[Start of section]

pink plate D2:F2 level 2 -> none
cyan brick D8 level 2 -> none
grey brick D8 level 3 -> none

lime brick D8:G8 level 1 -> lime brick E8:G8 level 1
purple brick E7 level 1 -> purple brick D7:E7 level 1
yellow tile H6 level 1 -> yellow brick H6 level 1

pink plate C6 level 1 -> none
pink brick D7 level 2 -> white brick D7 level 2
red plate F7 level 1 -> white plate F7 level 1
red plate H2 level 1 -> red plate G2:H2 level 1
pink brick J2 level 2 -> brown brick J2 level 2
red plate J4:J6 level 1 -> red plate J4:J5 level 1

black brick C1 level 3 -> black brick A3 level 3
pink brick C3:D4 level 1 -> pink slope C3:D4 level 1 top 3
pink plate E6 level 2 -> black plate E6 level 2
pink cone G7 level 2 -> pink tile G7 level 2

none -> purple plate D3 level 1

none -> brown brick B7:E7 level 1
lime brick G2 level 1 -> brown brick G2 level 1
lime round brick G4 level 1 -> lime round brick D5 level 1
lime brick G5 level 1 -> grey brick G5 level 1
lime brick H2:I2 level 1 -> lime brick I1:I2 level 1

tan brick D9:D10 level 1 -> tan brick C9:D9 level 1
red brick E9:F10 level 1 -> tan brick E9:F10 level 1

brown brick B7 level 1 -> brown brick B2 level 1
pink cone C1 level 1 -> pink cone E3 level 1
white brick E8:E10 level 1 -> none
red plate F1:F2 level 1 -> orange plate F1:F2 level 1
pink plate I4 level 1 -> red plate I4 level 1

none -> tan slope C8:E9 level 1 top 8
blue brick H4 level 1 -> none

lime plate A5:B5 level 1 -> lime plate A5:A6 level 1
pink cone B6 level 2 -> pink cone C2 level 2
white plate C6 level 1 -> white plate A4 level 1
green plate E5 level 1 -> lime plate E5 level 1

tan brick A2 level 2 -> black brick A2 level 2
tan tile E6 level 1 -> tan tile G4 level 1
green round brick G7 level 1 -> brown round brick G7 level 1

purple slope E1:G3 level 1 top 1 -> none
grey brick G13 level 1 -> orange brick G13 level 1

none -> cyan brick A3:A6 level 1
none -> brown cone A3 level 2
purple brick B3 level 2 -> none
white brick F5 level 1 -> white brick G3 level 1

[End of section]

**BRIEF:**
Look for the line with "pink cone B6 level 2 -> pink cone C2 level 2" in the records above. Repeat it and each line after it exactly.

**EXERCISE OUTPUT:**
pink cone B6 level 2 -> pink cone C2 level 2
white plate C6 level 1 -> white plate A4 level 1
green plate E5 level 1 -> lime plate E5 level 1

tan brick A2 level 2 -> black brick A2 level 2
tan tile E6 level 1 -> tan tile G4 level 1
green round brick G7 level 1 -> brown round brick G7 level 1

purple slope E1:G3 level 1 top 1 -> none
grey brick G13 level 1 -> orange brick G13 level 1

none -> cyan brick A3:A6 level 1
none -> brown cone A3 level 2
purple brick B3 level 2 -> none
white brick F5 level 1 -> white brick G3 level 1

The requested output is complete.